WHAT IS NEEDED - Restate the data below word for word, omitting pictures.

------------------------------------------------------------------------

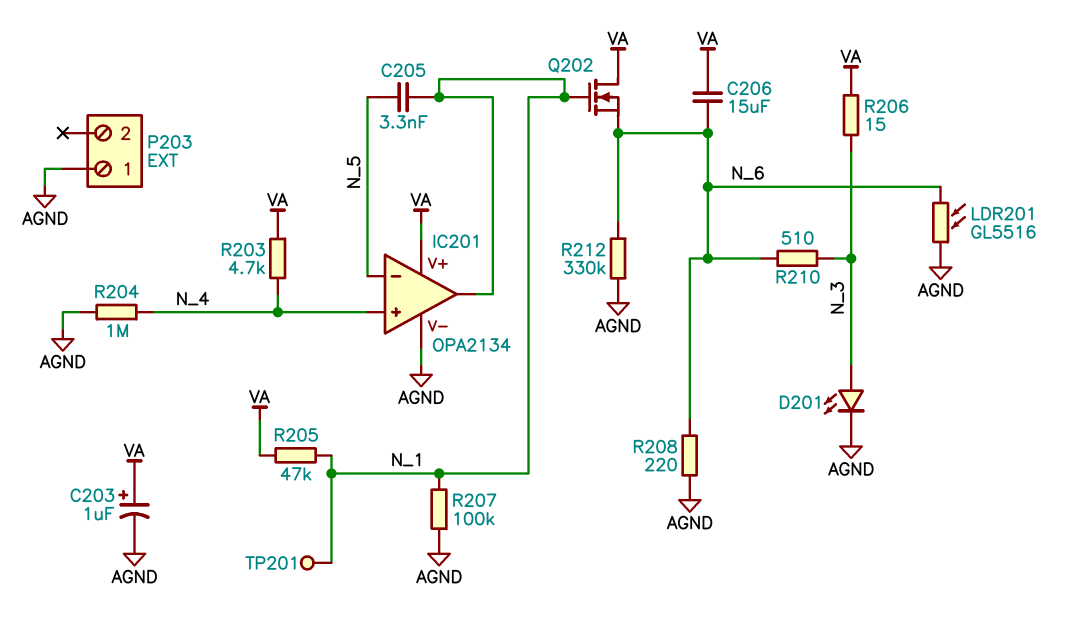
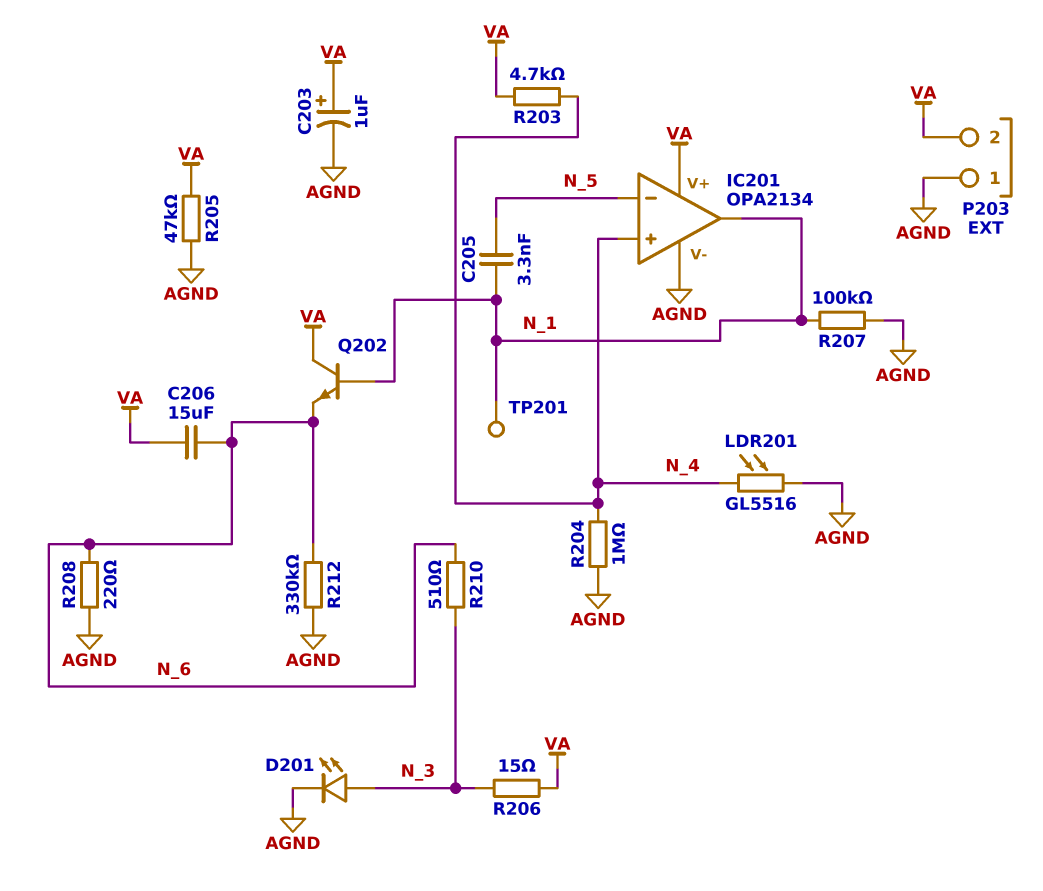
LDR201: GL5516 (AGND, N_6) -> GL5516 (AGND, N_4)
P203 pin 2: none -> VA
Q202: NMOS (G N_1, D VA, S N_6) -> NPN (B N_1, C VA, E N_6)
R205: 47k (N_1, VA) -> 47k (AGND, VA)

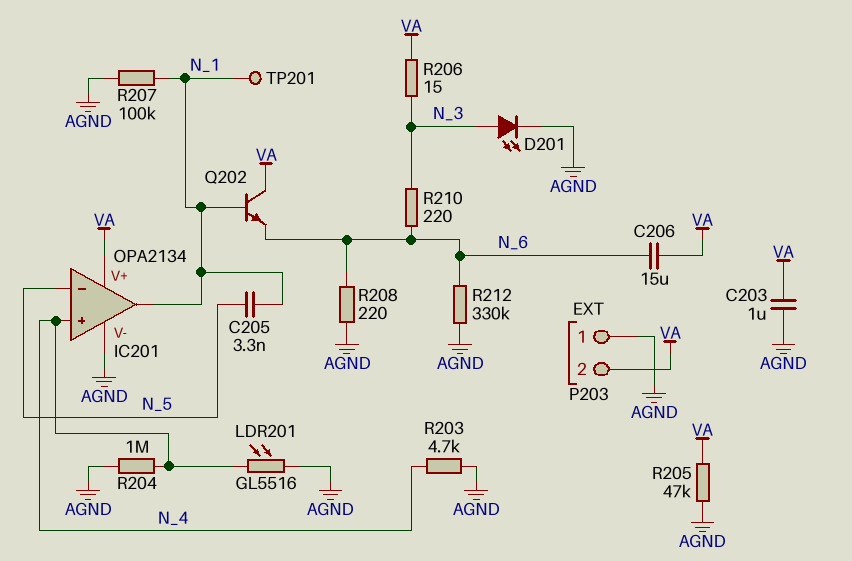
C203: 1uF (plus VA, minus AGND) -> 1uF (AGND, VA)
R203: 4.7k (N_4, VA) -> 4.7k (AGND, N_4)
R210: 510 (N_3, N_6) -> 220 (N_3, N_6)

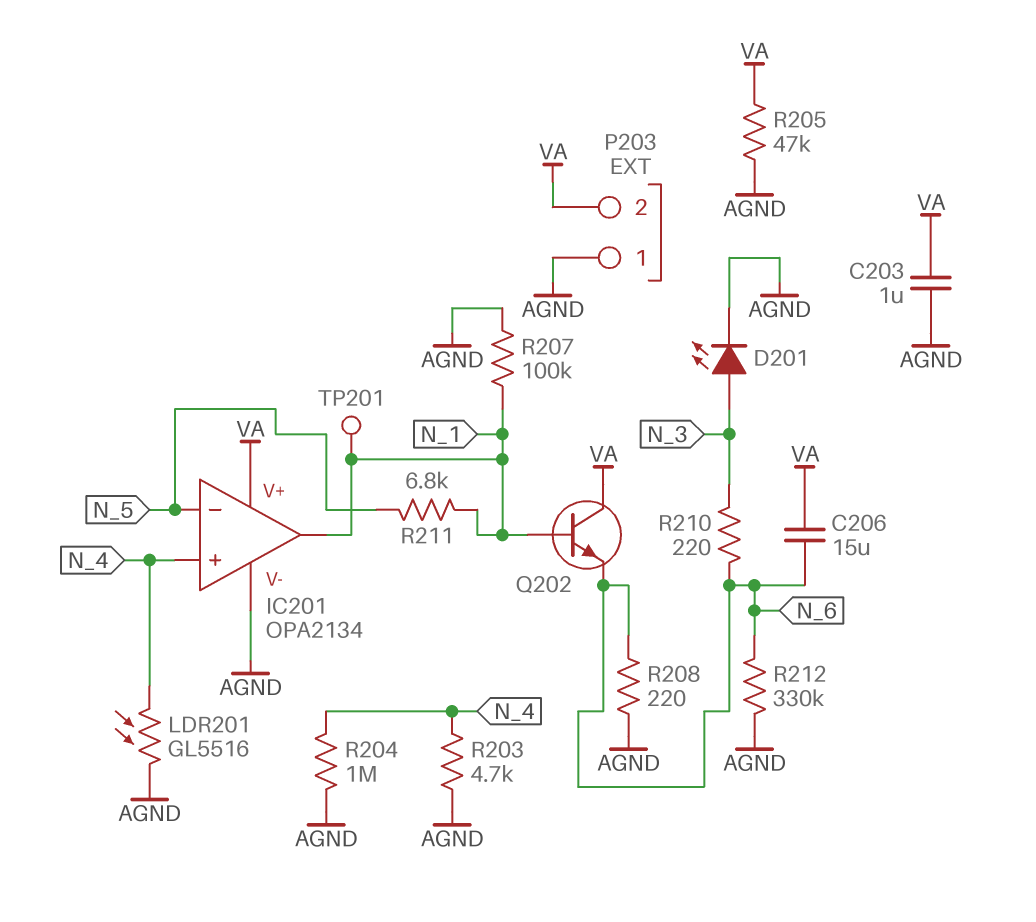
C205: 3.3nF (N_1, N_5) -> none
R206: 15 (N_3, VA) -> none
R211: none -> 6.8k (N_1, N_5)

------------------------------------------------------------------------

TASK ANSWER -
LDR201: GL5516 (AGND, N_6) -> GL5516 (AGND, N_4)
P203 pin 2: none -> VA
Q202: NMOS (G N_1, D VA, S N_6) -> NPN (B N_1, C VA, E N_6)
R205: 47k (N_1, VA) -> 47k (AGND, VA)

C203: 1uF (plus VA, minus AGND) -> 1uF (AGND, VA)
R203: 4.7k (N_4, VA) -> 4.7k (AGND, N_4)
R210: 510 (N_3, N_6) -> 220 (N_3, N_6)

C205: 3.3nF (N_1, N_5) -> none
R206: 15 (N_3, VA) -> none
R211: none -> 6.8k (N_1, N_5)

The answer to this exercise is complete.